Problem description: Skipping the images, transcribe each record below as it is.
Extracted data: Begin
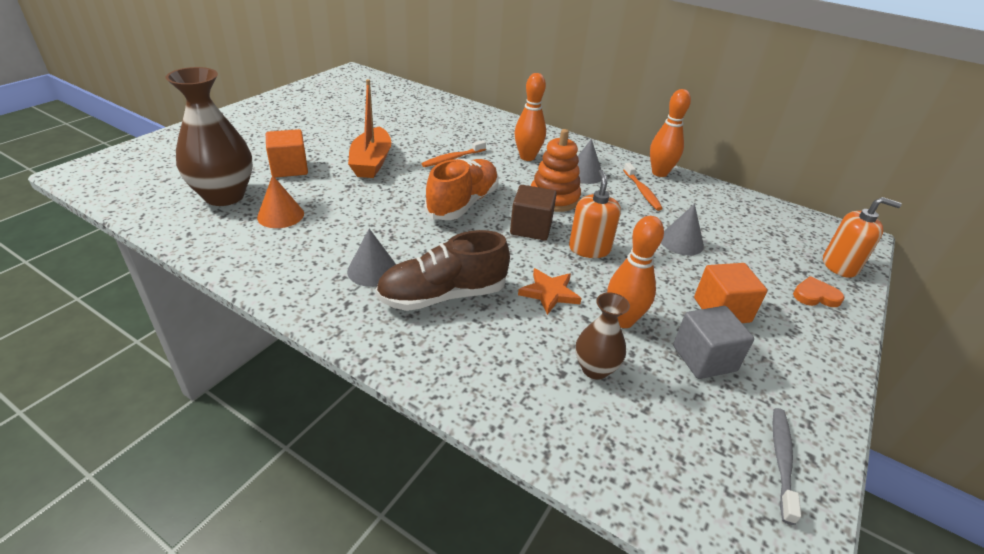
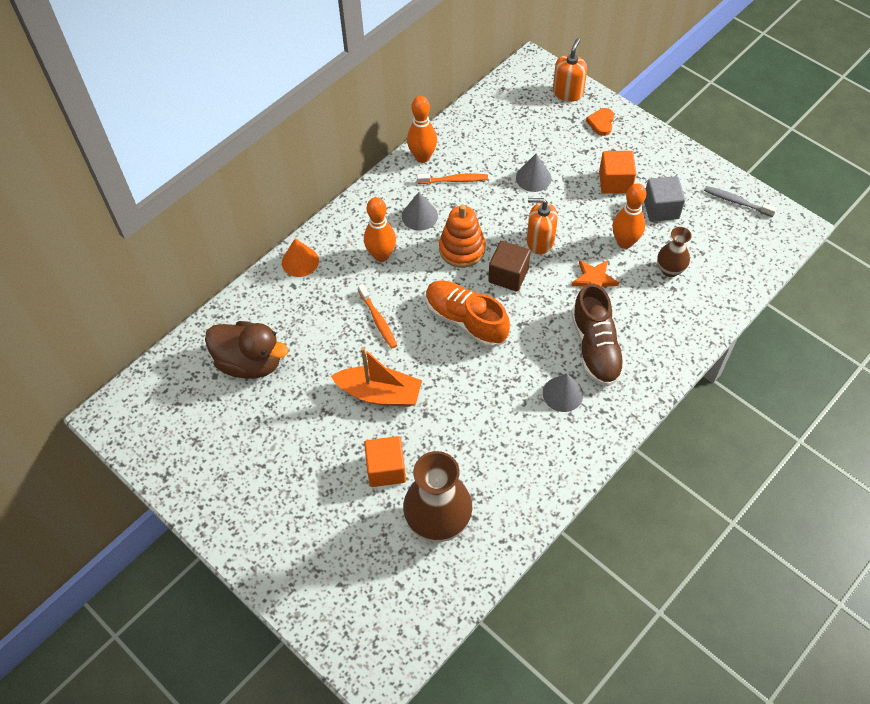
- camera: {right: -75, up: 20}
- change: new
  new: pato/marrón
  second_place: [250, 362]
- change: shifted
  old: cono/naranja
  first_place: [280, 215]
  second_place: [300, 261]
Extracted data: End
Answer to the exercise:
- camera: {right: -75, up: 20}
- change: new
  new: pato/marrón
  second_place: [250, 362]
- change: shifted
  old: cono/naranja
  first_place: [280, 215]
  second_place: [300, 261]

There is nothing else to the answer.